TASK DESCRIPTION:
Copy out each line featuring the string "none" from the entries beneath.

DATASET RECORDS:
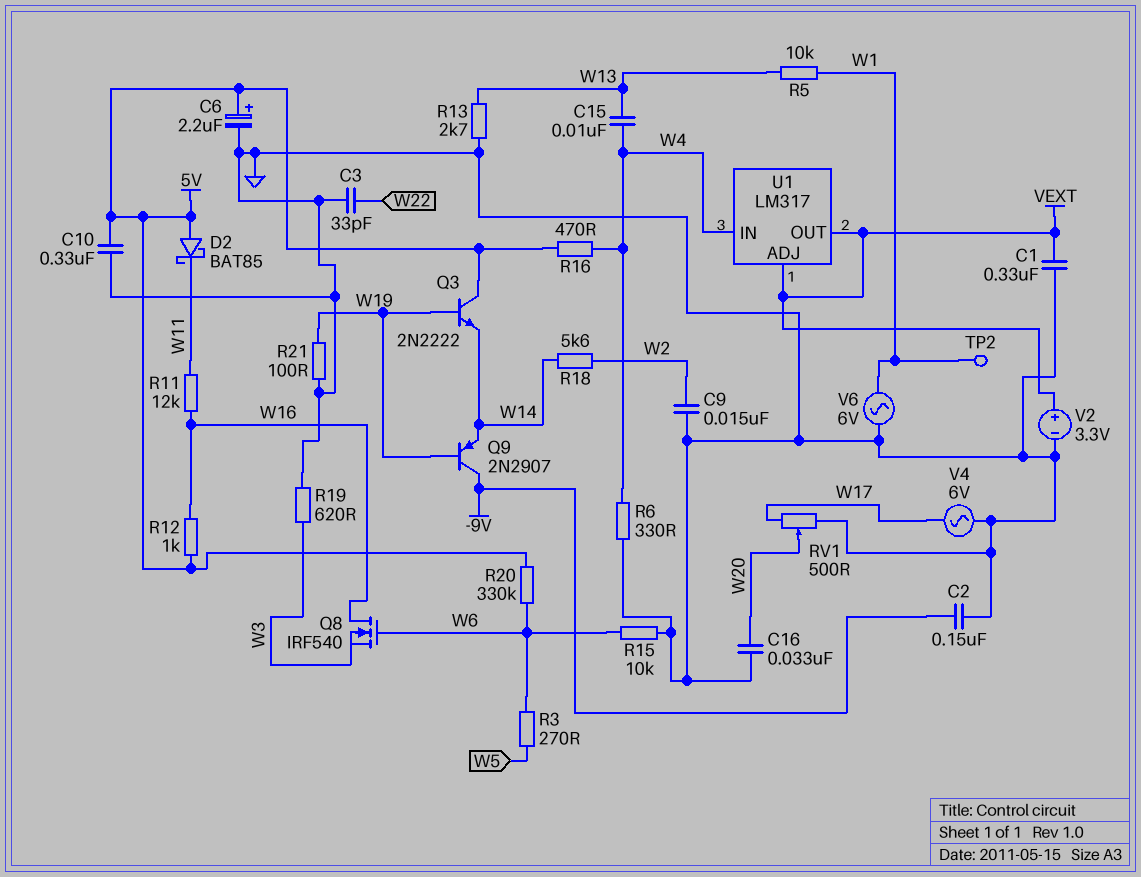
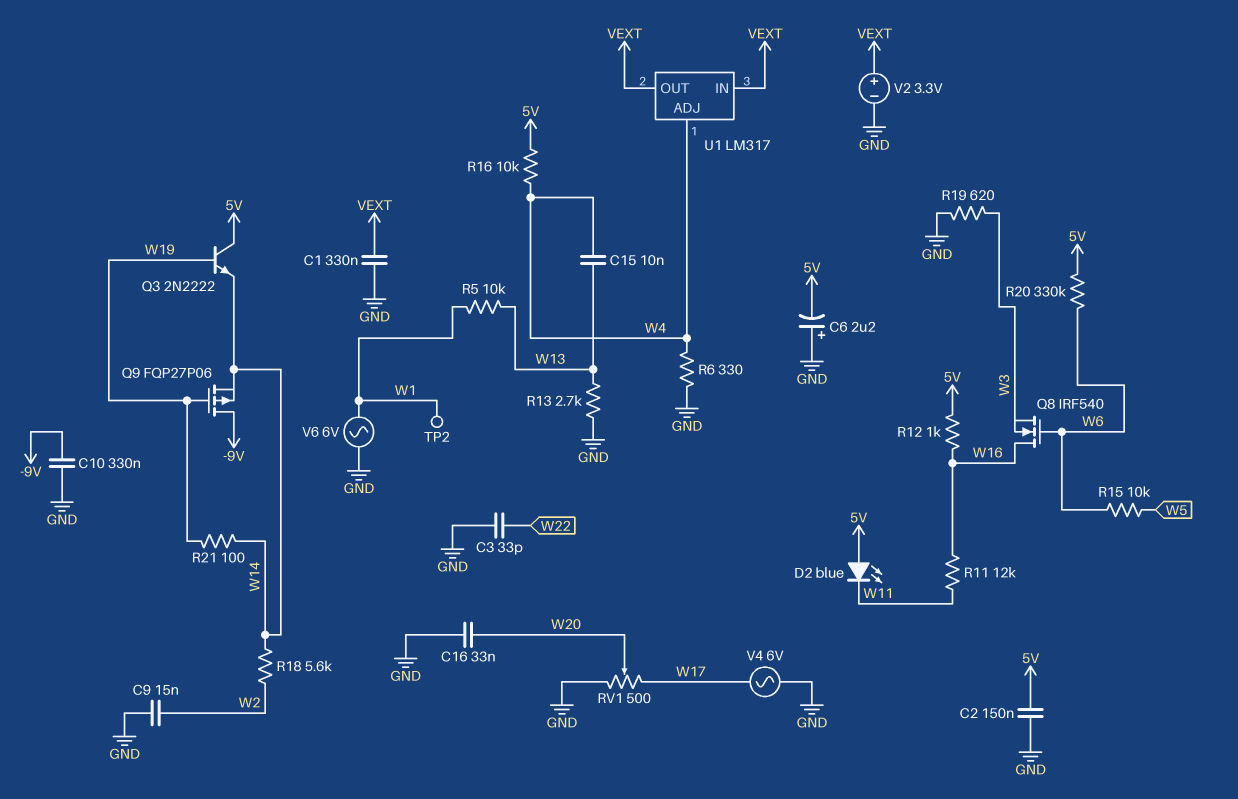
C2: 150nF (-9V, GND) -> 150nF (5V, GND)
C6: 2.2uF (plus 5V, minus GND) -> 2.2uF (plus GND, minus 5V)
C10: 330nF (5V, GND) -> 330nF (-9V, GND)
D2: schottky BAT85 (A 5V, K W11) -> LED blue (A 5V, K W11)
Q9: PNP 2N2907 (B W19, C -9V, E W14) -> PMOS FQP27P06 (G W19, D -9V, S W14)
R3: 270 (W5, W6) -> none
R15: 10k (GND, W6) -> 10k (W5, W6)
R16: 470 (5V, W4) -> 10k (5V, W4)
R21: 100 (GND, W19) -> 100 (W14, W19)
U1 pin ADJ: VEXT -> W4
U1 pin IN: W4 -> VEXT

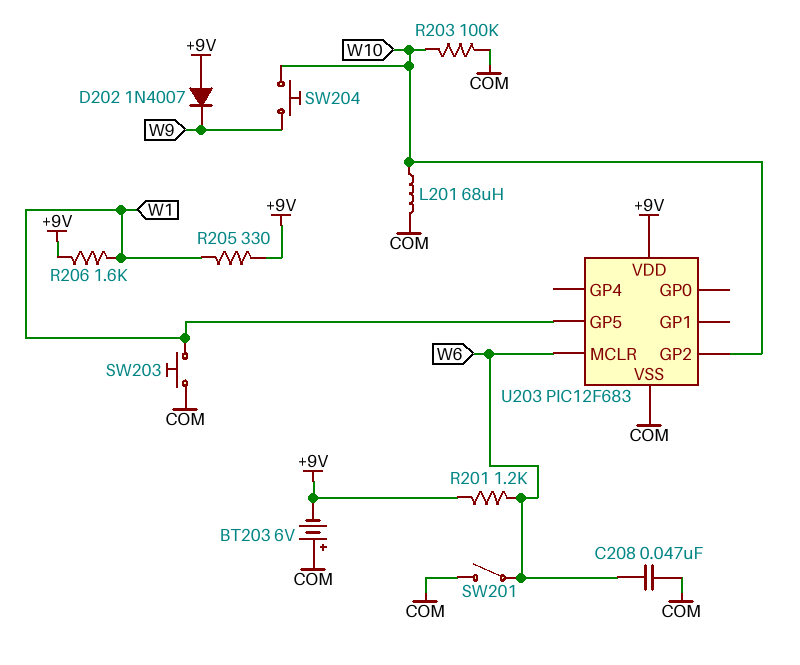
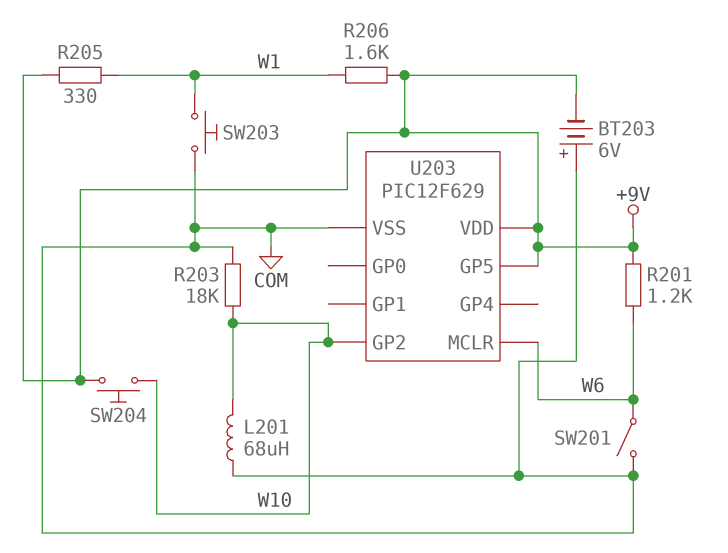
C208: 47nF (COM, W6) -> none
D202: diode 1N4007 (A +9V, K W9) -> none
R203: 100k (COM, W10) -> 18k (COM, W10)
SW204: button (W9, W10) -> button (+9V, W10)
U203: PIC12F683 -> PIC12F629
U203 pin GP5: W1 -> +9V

PROBLEM SOLUTION:
R3: 270 (W5, W6) -> none
C208: 47nF (COM, W6) -> none
D202: diode 1N4007 (A +9V, K W9) -> none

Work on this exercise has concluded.